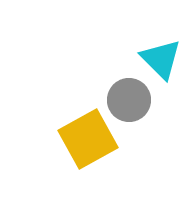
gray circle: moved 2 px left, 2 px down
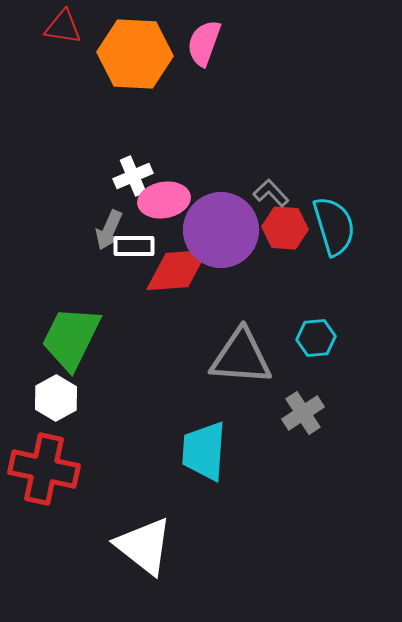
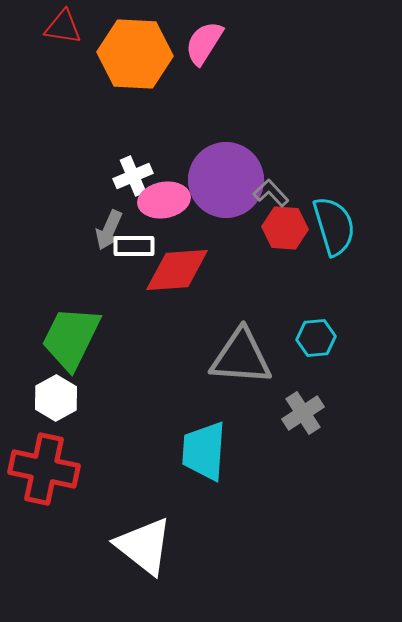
pink semicircle: rotated 12 degrees clockwise
purple circle: moved 5 px right, 50 px up
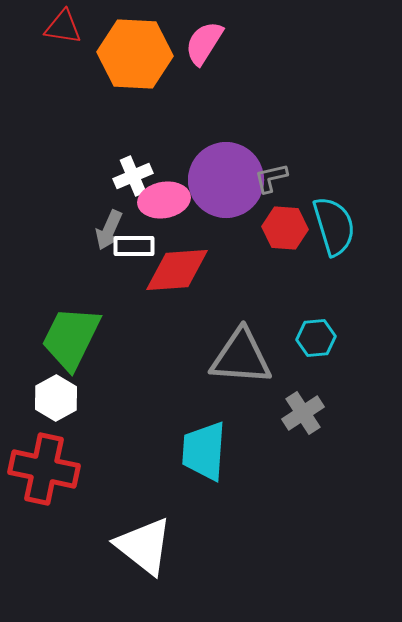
gray L-shape: moved 15 px up; rotated 60 degrees counterclockwise
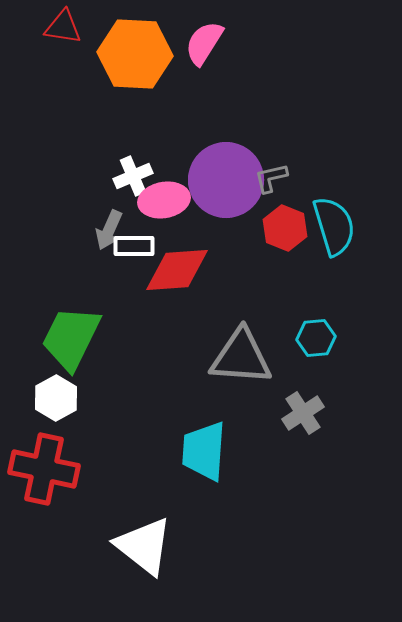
red hexagon: rotated 18 degrees clockwise
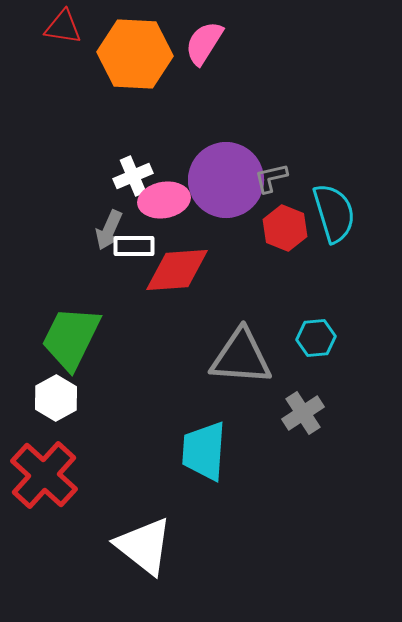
cyan semicircle: moved 13 px up
red cross: moved 6 px down; rotated 30 degrees clockwise
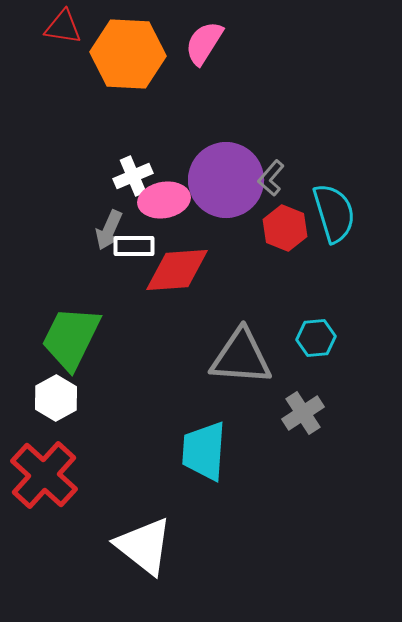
orange hexagon: moved 7 px left
gray L-shape: rotated 36 degrees counterclockwise
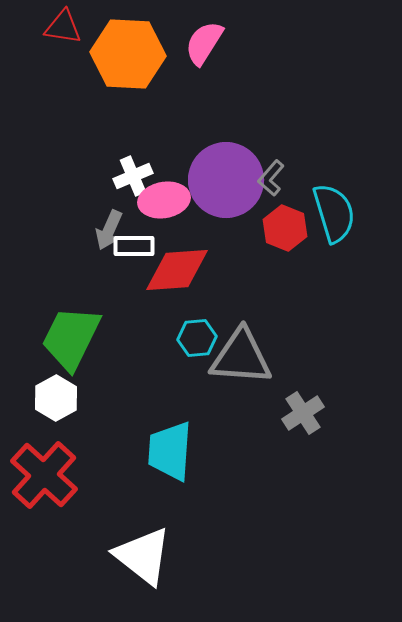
cyan hexagon: moved 119 px left
cyan trapezoid: moved 34 px left
white triangle: moved 1 px left, 10 px down
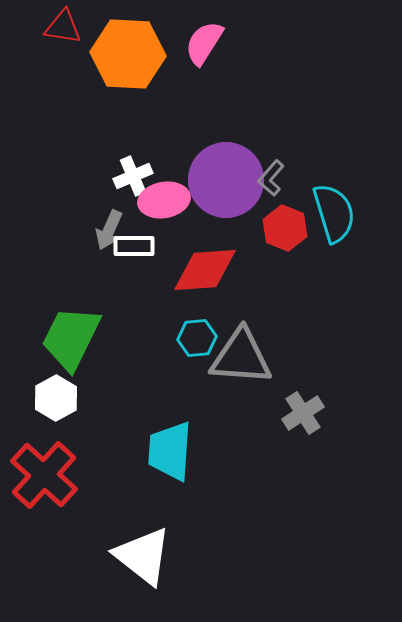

++++++

Copy out the lines of the data word for word, starting at the line that contains "cyan hexagon: moved 119 px left" and ending at the end of the data. Leave the pictures out of your answer.

cyan hexagon: moved 119 px left
cyan trapezoid: moved 34 px left
white triangle: moved 1 px left, 10 px down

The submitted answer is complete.